- [WHAT IS EXPECTED]: Once you reach the line containing "(697, 538) = (589, 275): brown" in the data below, restate each line word for word up to and including the one containing "(797, 710) = (618, 423): white bowl -> none".

- [RECORD EXTRACTS]:
┌──

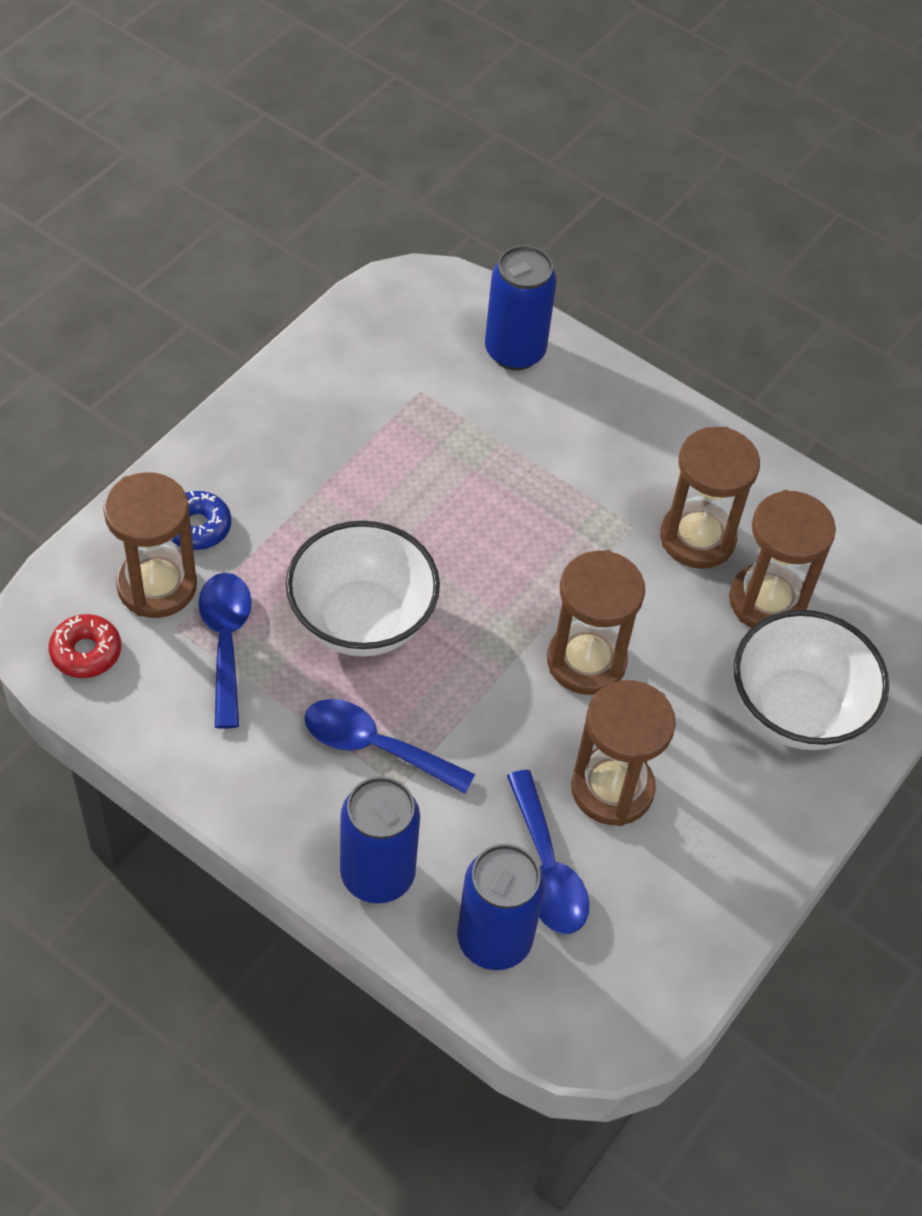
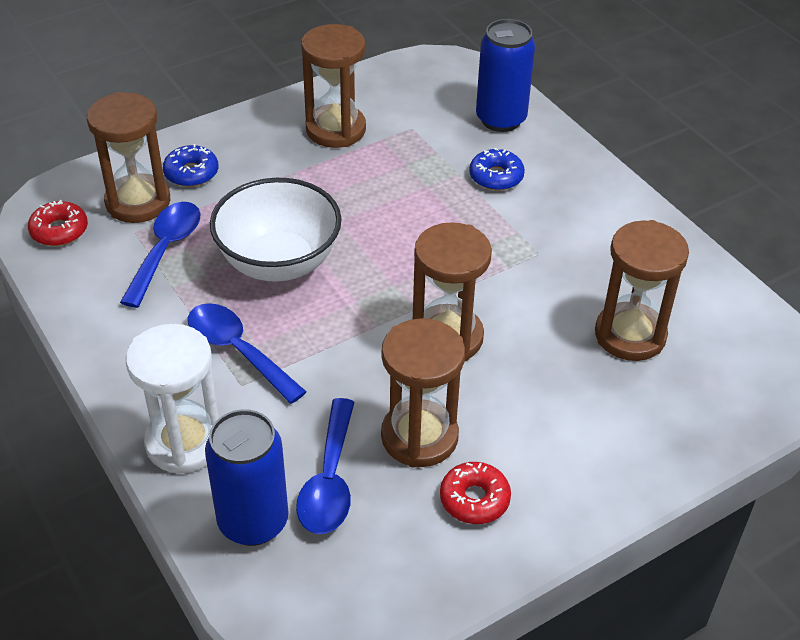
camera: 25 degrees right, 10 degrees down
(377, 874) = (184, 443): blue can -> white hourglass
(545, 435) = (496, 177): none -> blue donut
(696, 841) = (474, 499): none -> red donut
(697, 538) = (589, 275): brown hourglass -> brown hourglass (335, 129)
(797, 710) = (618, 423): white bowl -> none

└──
┌──

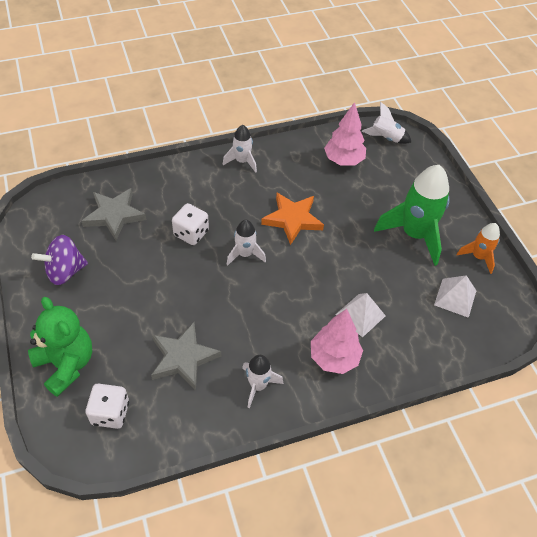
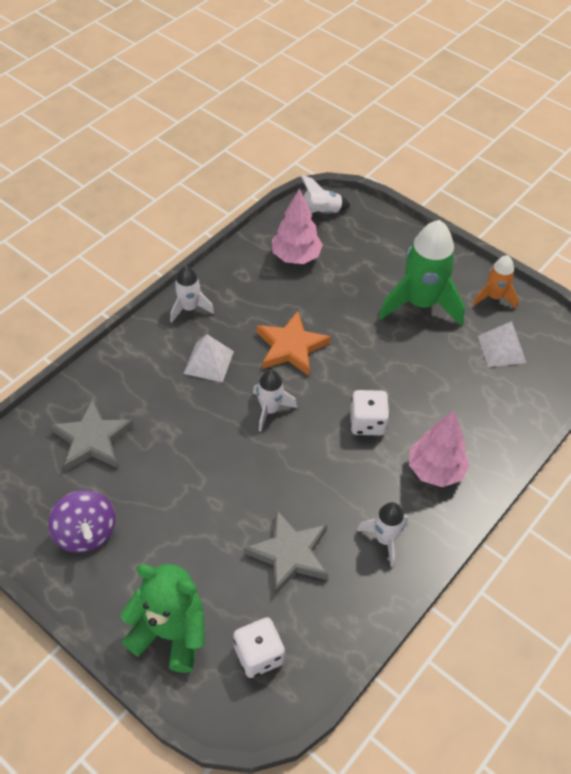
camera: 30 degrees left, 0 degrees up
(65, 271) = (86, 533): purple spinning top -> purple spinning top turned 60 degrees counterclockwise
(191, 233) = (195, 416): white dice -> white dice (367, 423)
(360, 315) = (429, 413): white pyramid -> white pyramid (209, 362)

└──
┌──

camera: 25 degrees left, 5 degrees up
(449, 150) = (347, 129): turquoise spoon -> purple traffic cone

└──

- [EXPECTED OUTPUT]:
(697, 538) = (589, 275): brown hourglass -> brown hourglass (335, 129)
(797, 710) = (618, 423): white bowl -> none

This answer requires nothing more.